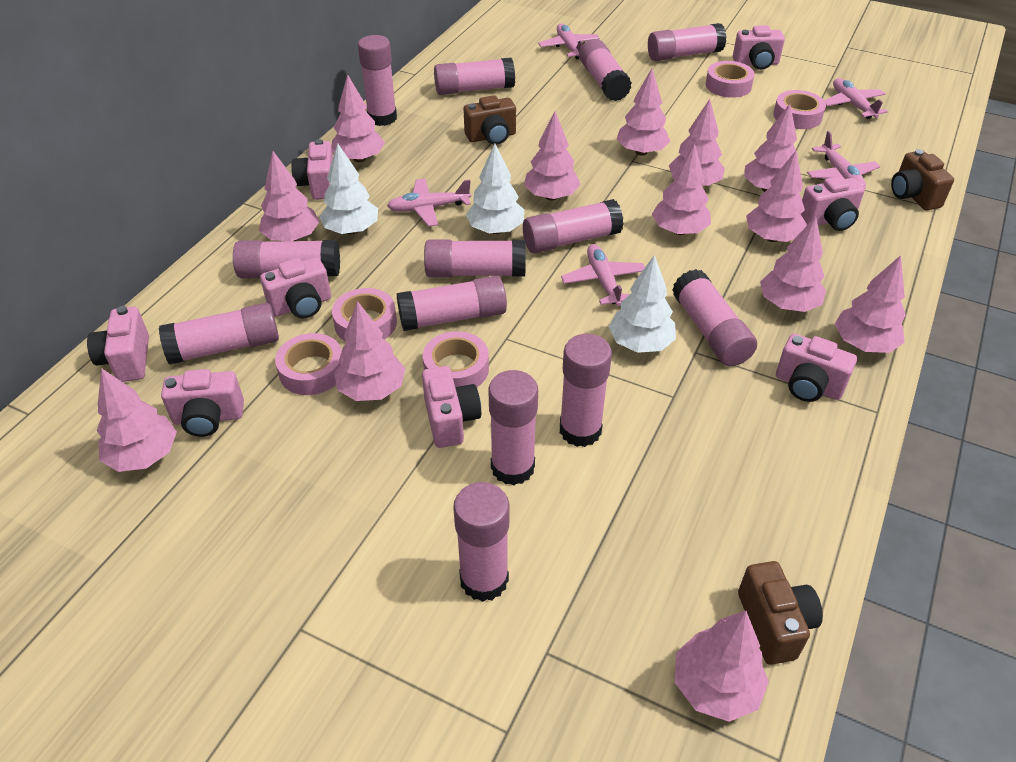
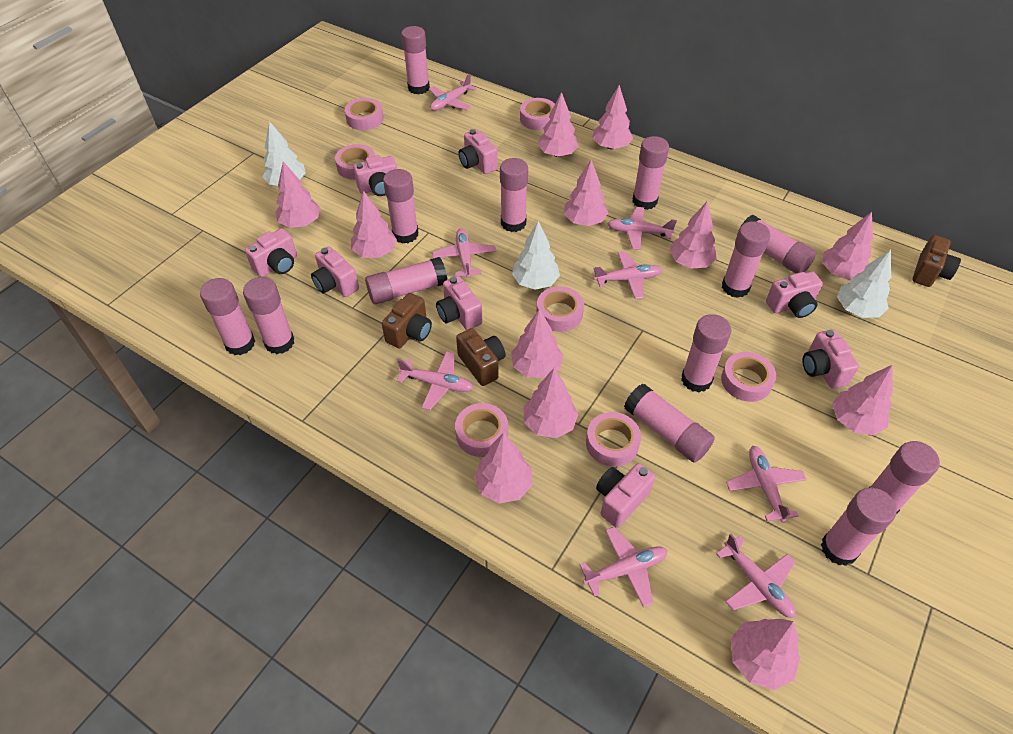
pink plane: 5 -> 8
pink tape: 5 -> 7
pink tree: 13 -> 12

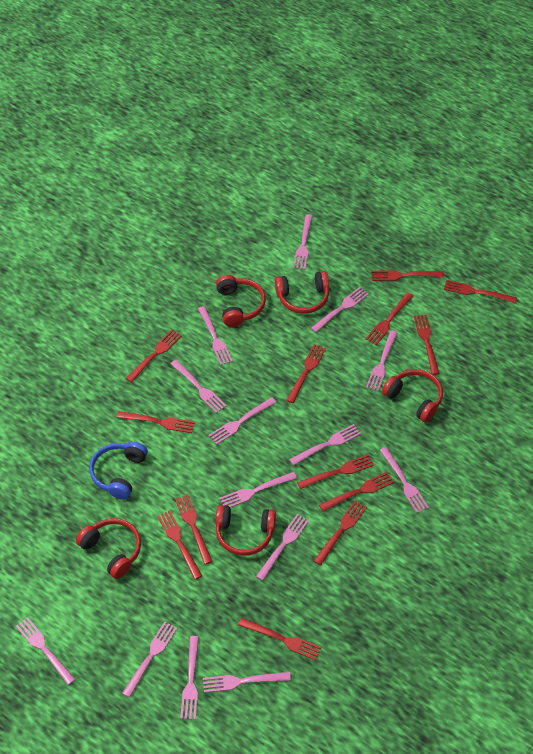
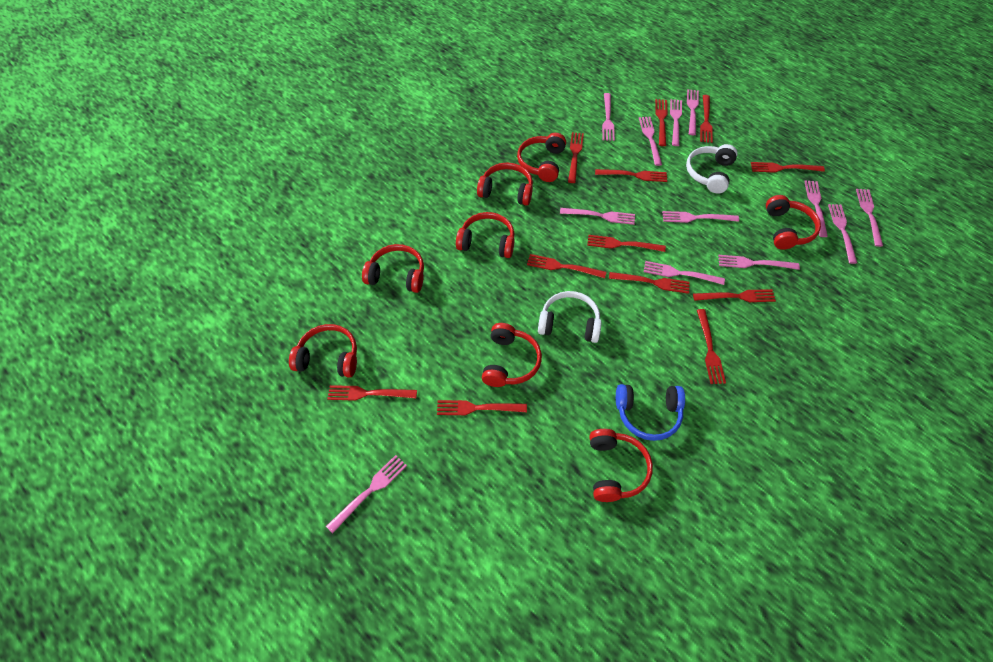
pink fork: 14 -> 12
red fork: 13 -> 12
red headphones: 5 -> 8
white headphones: 0 -> 2

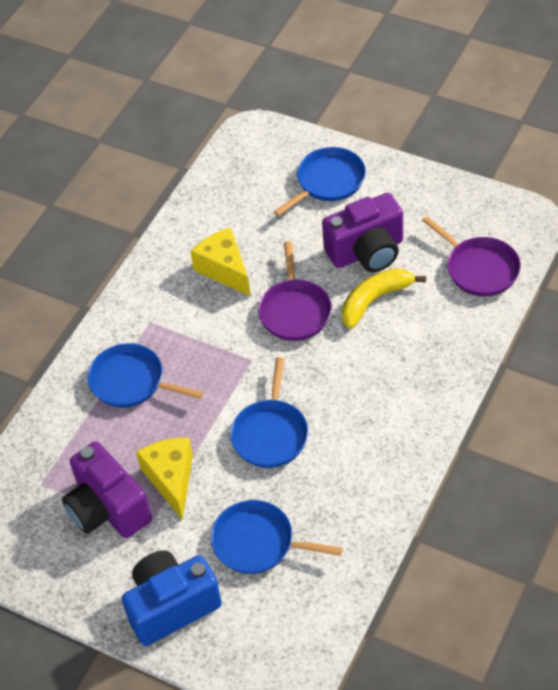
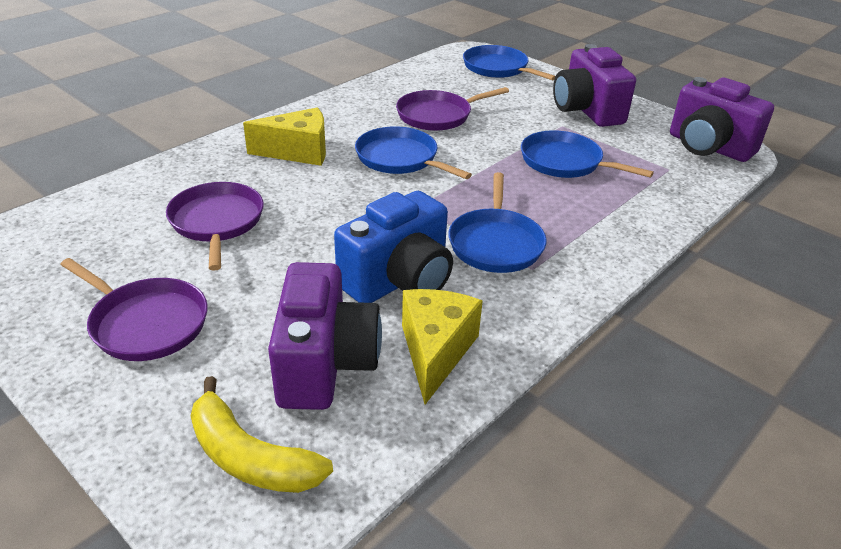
purple camera: 2 -> 3
purple pan: 2 -> 3

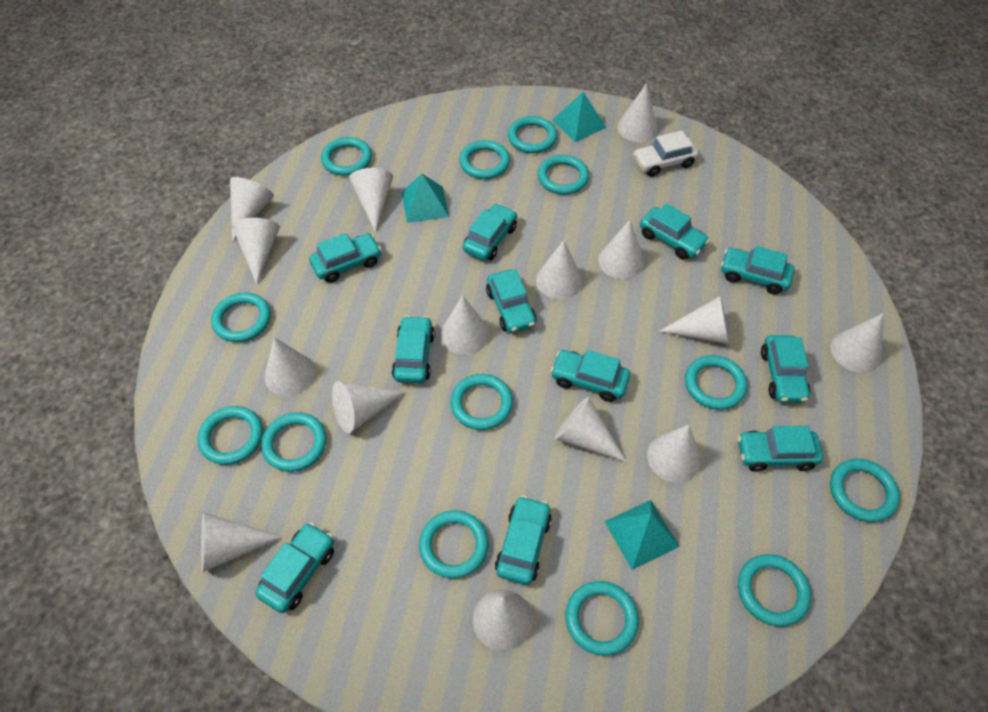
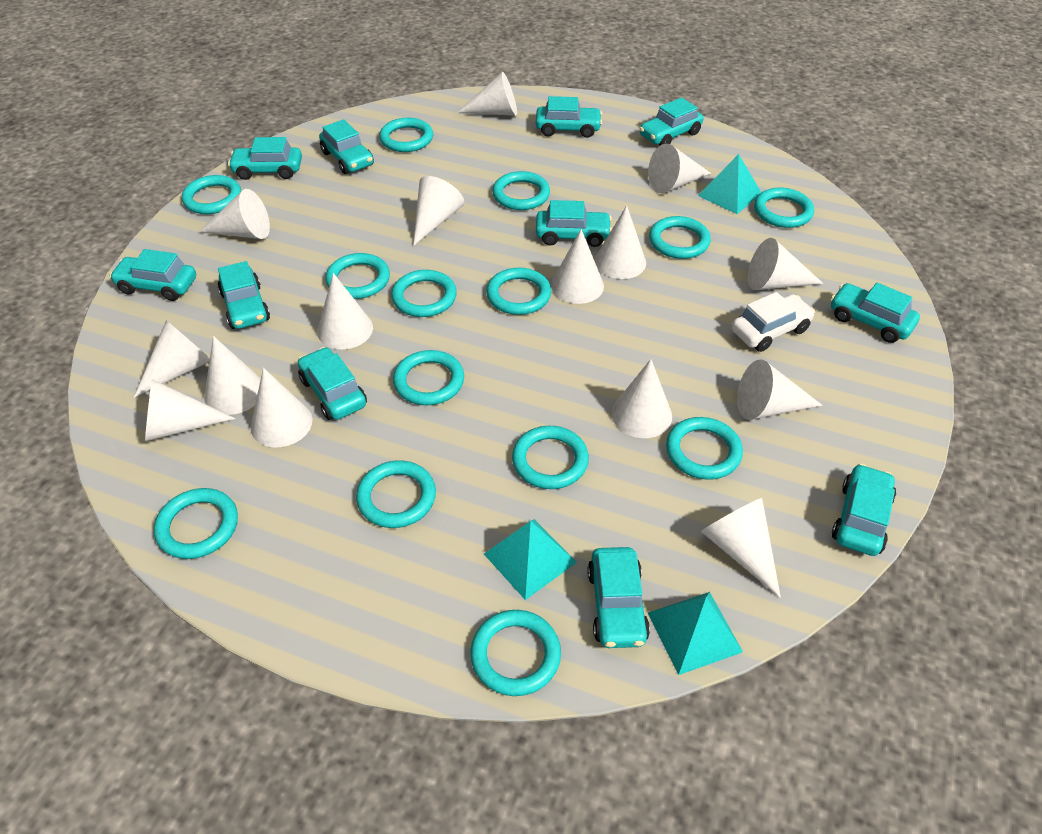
turquoise ring: 13 -> 14

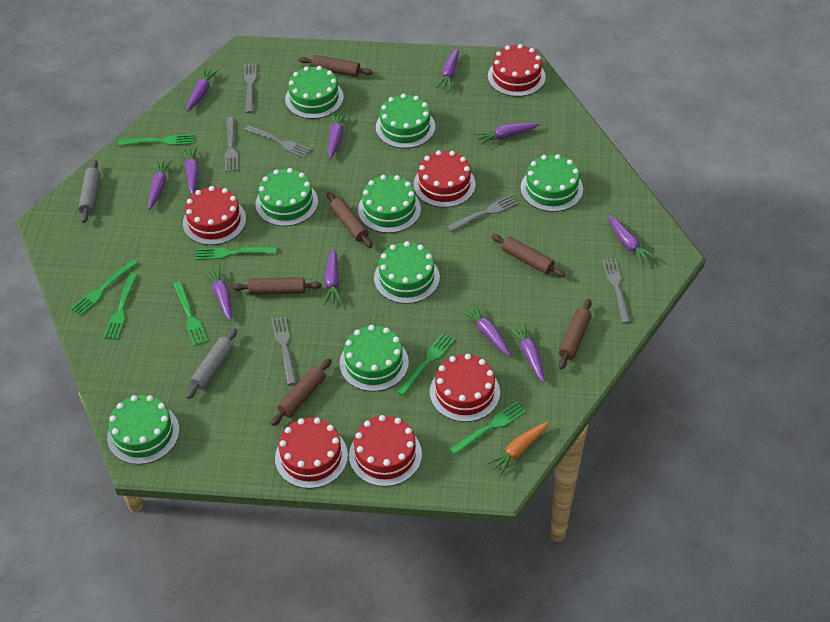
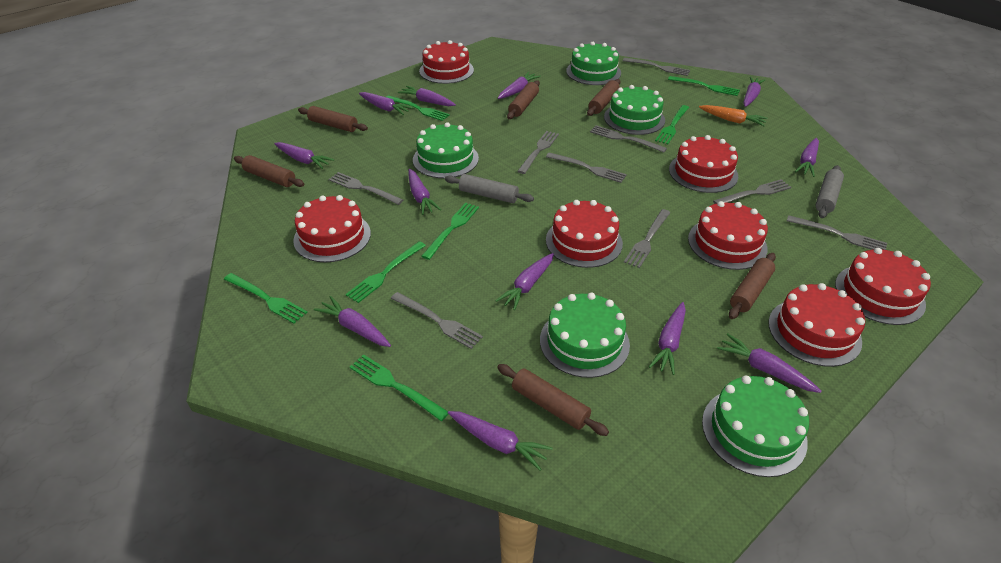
green cake: 8 -> 5
grey fork: 6 -> 9
purple carrot: 11 -> 12
red cake: 6 -> 7

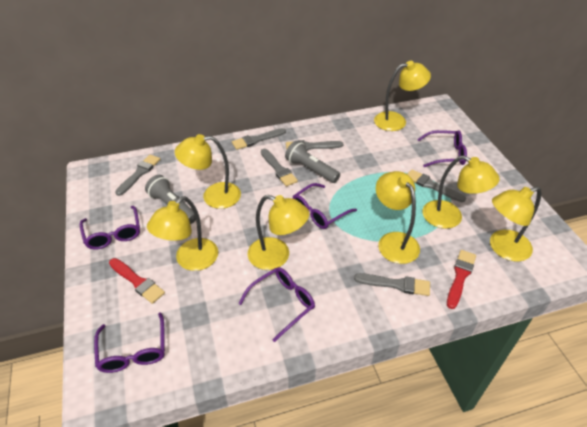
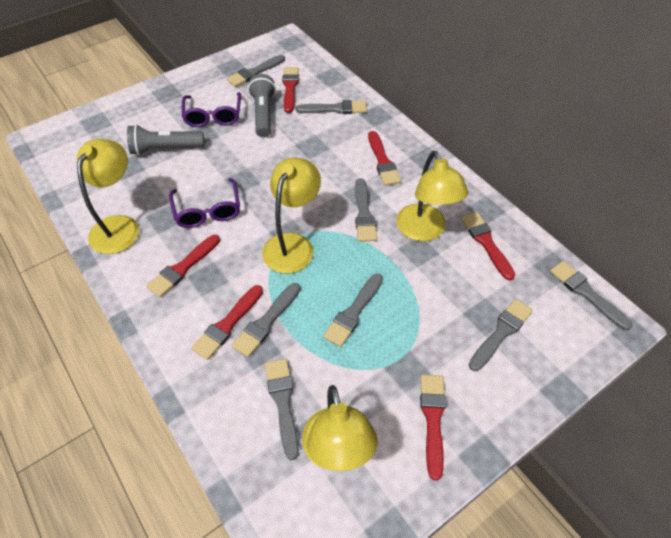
grey brush: 6 -> 8
purple glasses: 5 -> 2
red brush: 2 -> 6
yellow lamp: 7 -> 4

..............................

Brief: Your answer should be every line from the material above in which the word "headphones" appears.

Answer box:
red headphones: 5 -> 8
white headphones: 0 -> 2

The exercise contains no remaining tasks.